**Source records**
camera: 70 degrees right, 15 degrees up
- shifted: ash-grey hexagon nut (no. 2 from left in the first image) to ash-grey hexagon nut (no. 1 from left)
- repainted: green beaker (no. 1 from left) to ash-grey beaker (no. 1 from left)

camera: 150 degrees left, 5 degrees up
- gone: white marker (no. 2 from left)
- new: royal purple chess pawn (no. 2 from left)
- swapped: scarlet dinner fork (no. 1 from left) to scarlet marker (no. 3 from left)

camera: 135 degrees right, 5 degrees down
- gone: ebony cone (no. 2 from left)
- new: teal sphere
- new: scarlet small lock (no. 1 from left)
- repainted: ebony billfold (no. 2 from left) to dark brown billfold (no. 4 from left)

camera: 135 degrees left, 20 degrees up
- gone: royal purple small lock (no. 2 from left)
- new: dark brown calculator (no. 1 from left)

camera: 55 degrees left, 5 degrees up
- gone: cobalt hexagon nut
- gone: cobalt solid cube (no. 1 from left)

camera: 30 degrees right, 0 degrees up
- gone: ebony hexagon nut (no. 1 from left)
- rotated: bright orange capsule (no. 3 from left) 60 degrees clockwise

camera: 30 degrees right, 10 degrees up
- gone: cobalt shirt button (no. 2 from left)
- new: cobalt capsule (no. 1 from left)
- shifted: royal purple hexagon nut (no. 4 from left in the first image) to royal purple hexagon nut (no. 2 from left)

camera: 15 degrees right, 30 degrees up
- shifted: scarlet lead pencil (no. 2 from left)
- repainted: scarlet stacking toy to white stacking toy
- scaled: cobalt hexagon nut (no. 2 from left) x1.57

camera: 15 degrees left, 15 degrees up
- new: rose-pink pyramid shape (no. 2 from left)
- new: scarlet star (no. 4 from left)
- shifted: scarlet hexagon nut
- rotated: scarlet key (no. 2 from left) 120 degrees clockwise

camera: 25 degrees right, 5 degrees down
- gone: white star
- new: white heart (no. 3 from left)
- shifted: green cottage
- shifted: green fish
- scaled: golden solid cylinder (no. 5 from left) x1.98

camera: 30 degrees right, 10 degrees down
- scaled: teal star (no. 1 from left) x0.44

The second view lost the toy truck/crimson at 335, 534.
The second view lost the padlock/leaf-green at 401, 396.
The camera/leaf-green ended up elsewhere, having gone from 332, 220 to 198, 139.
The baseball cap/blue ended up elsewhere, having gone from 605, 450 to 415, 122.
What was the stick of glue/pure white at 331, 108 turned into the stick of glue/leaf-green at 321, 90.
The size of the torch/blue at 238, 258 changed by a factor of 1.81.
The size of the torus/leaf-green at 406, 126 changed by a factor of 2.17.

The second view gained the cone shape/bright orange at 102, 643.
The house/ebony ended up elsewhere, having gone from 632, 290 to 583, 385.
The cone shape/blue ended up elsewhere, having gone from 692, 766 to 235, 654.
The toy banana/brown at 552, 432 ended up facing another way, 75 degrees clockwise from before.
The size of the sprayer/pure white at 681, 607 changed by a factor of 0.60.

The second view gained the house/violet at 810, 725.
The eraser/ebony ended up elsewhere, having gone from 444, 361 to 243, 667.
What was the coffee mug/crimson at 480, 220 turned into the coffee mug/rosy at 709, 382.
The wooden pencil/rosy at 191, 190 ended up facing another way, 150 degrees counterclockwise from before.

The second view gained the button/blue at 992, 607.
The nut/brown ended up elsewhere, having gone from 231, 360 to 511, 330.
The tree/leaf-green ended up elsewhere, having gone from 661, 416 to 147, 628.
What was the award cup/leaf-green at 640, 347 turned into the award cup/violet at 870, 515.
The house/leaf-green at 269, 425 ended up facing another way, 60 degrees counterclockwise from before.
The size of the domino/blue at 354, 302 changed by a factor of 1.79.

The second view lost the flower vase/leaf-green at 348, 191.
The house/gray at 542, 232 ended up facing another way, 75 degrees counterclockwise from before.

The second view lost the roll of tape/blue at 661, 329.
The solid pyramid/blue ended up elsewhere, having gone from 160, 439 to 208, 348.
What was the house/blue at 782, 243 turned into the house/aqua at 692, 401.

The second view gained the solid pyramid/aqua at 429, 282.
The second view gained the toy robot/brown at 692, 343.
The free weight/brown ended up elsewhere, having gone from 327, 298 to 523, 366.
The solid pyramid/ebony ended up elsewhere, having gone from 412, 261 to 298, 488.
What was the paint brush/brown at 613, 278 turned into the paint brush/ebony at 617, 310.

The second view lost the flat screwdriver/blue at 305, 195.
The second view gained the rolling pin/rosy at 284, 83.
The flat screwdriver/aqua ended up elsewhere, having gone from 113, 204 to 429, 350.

**Activity**
Your answer should be the lines above from the one containing "The baseball cap/blue" through the one containing "The size of the torch/blue", copied exactly and with both ends kept.

**Answer space**
The baseball cap/blue ended up elsewhere, having gone from 605, 450 to 415, 122.
What was the stick of glue/pure white at 331, 108 turned into the stick of glue/leaf-green at 321, 90.
The size of the torch/blue at 238, 258 changed by a factor of 1.81.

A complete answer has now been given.